PROBLEM:
Your answer should consist of each line below that contains the string "none".

++++ GIVEN INFORMATION

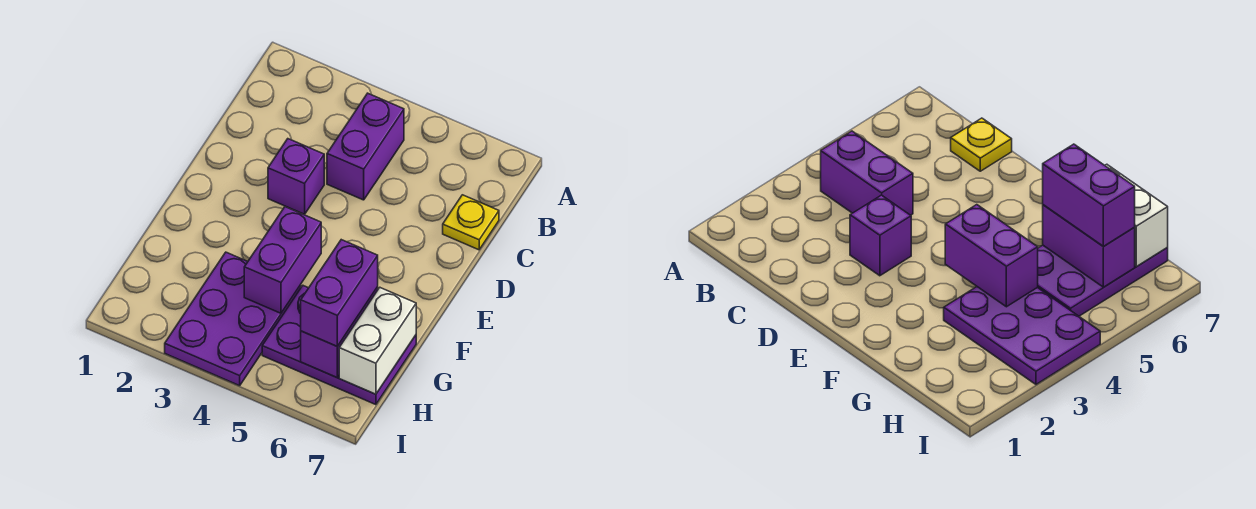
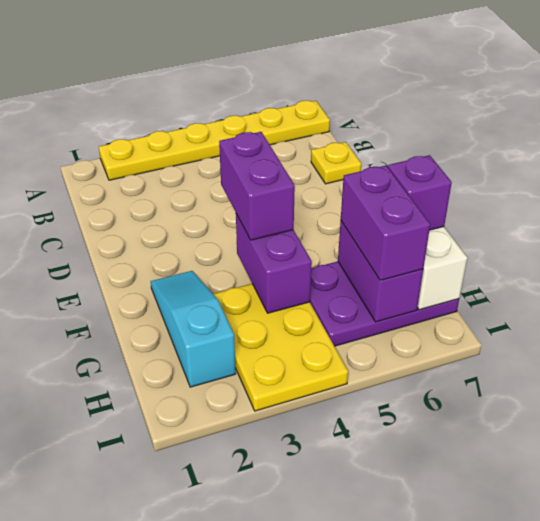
none -> yellow plate A2:A7 level 1
purple brick B4:C4 level 1 -> purple brick E4:F4 level 3
purple brick D3 level 1 -> purple brick G7 level 3
none -> cyan slope F2:H2 level 1 top H
purple plate G3:I4 level 1 -> yellow plate G3:I4 level 1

++++++++

ANSWER:
none -> yellow plate A2:A7 level 1
none -> cyan slope F2:H2 level 1 top H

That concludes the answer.